[[ GIVEN ENTRIES, beginning ]]

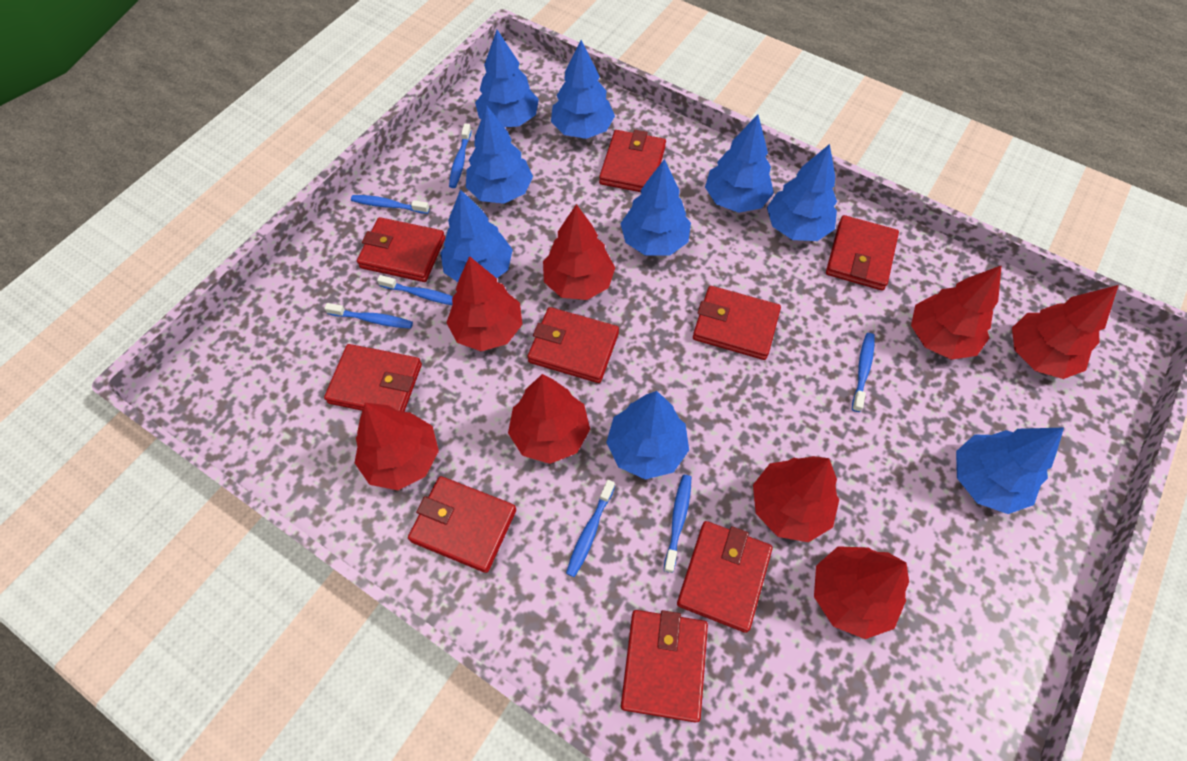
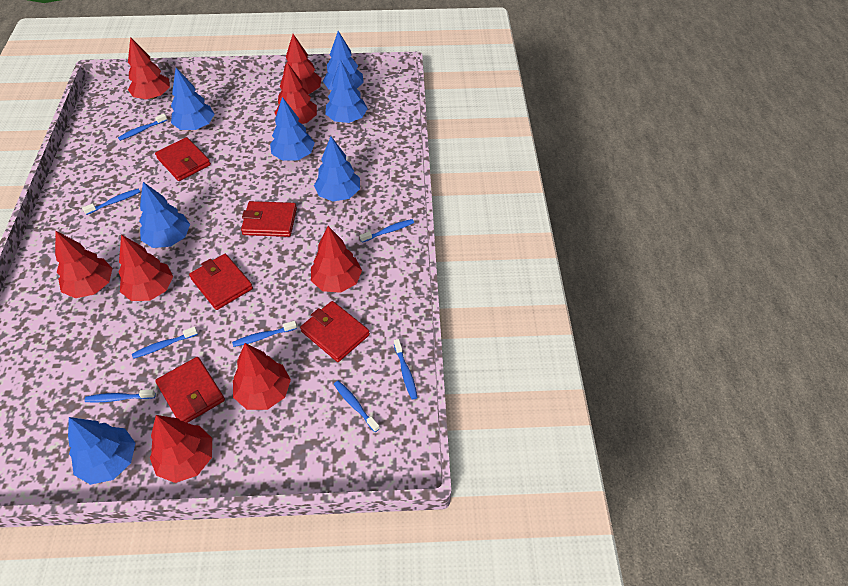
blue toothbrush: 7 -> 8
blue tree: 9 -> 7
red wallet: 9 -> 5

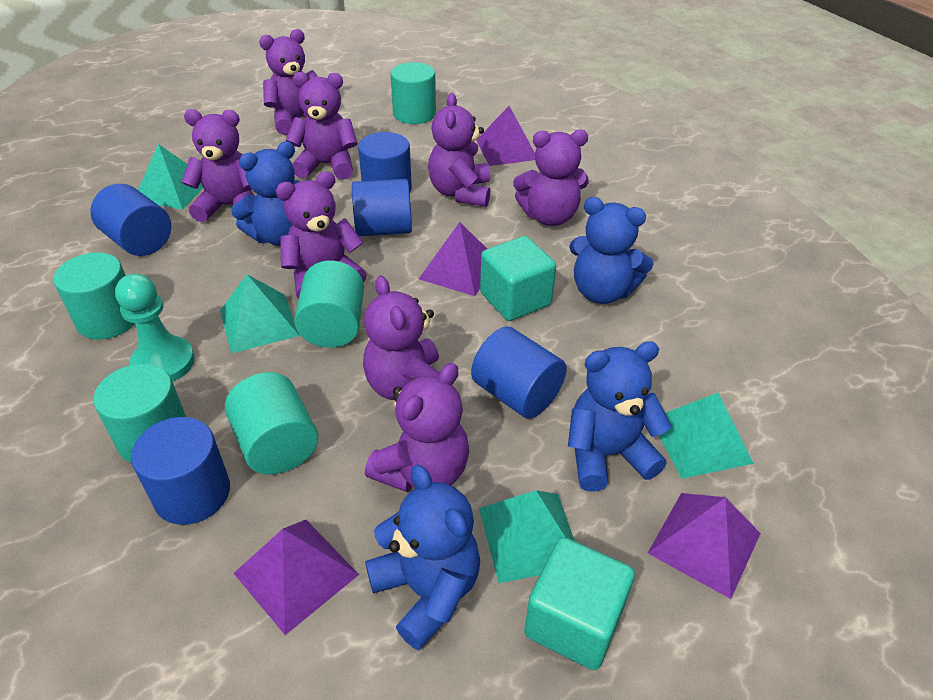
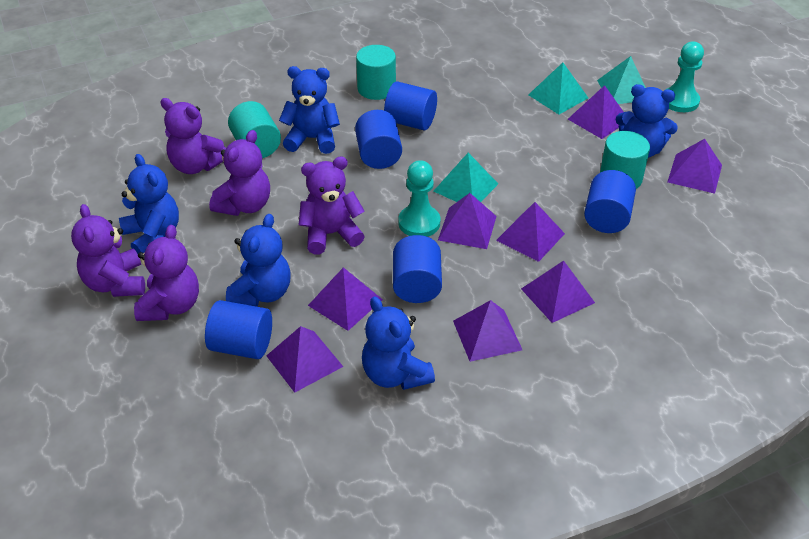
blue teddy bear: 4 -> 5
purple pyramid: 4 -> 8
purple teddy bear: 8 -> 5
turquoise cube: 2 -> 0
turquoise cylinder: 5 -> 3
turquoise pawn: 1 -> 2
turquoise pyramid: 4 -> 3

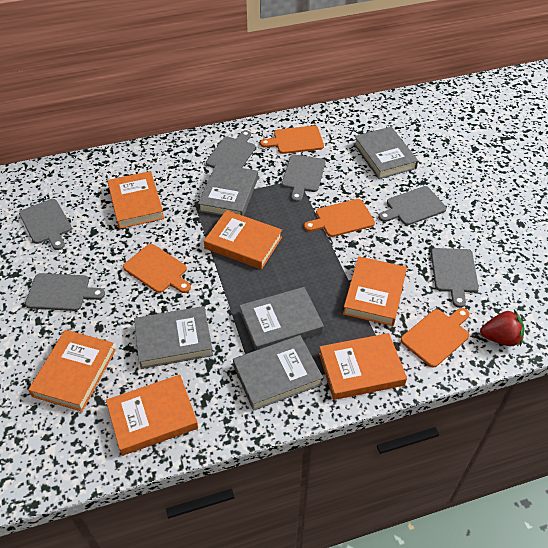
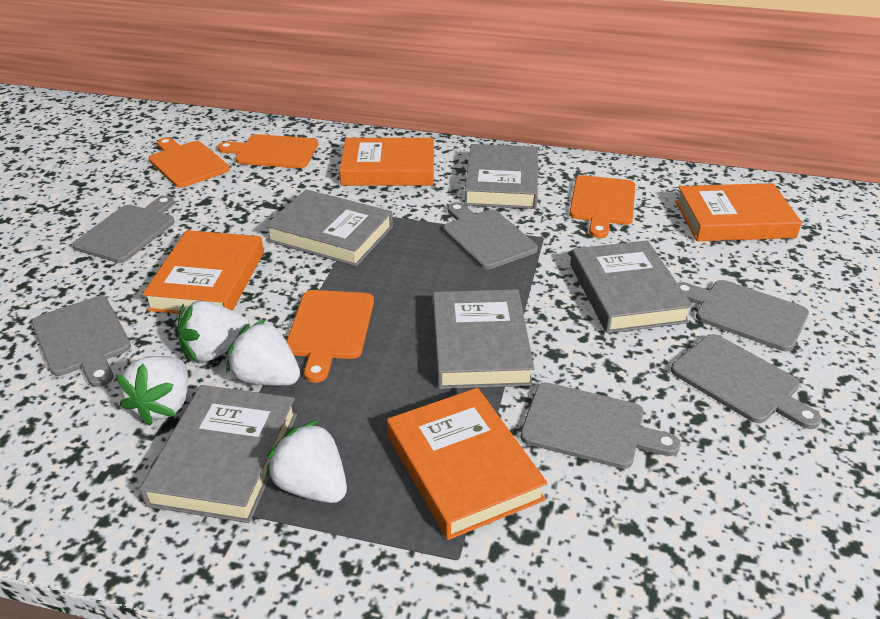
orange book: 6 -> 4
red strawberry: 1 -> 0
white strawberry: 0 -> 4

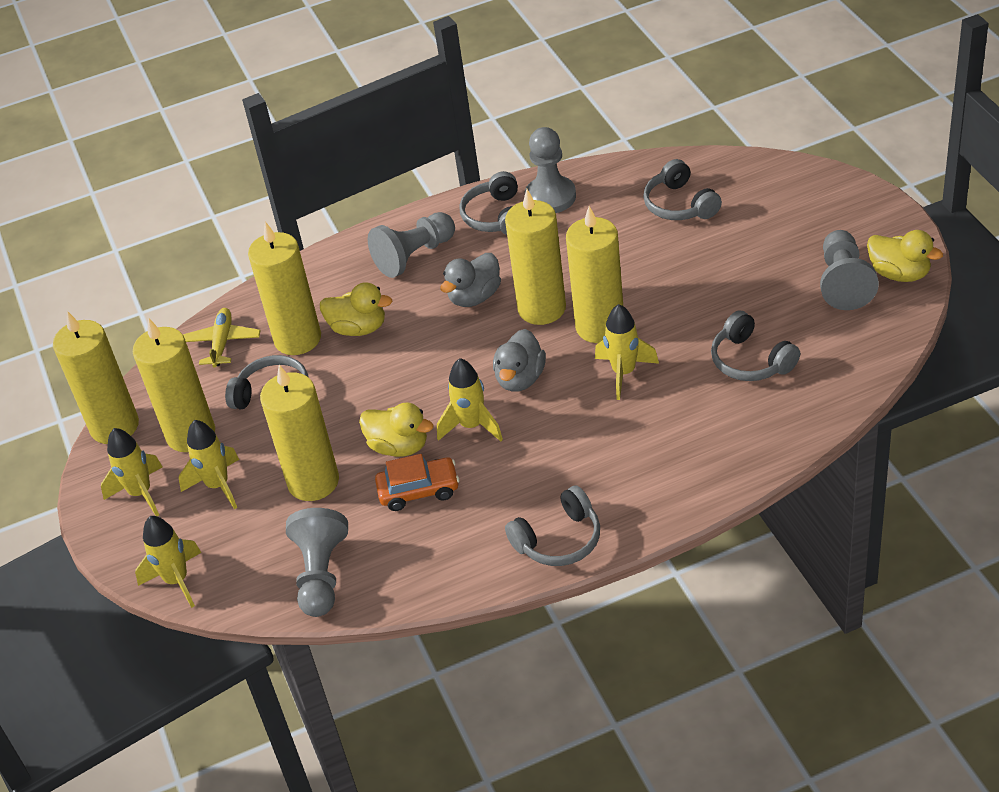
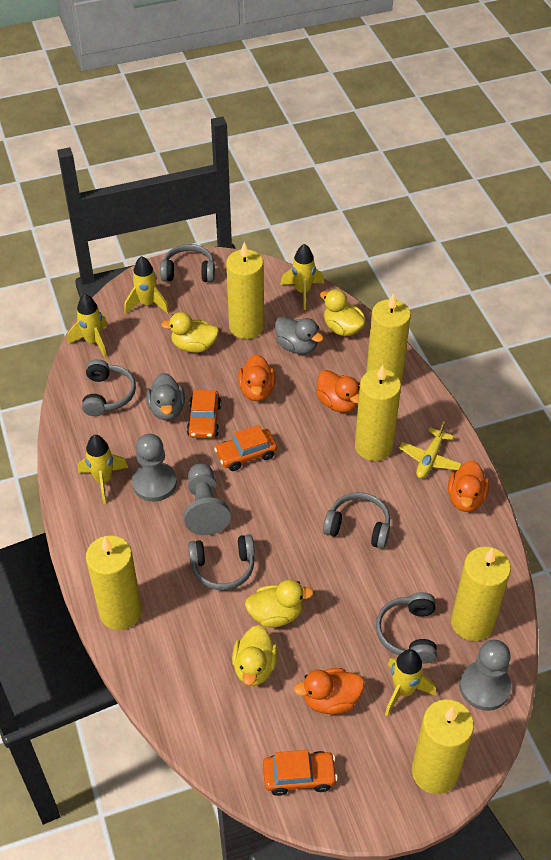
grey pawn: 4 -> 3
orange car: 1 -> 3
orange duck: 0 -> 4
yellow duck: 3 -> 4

[[ GIVEN ENTRIES, end ]]

* EXERCISE OBJECTIVE *
Copy out every line of the material above that mentions the word "bear".

* ANSWER SECTION *
blue teddy bear: 4 -> 5
purple teddy bear: 8 -> 5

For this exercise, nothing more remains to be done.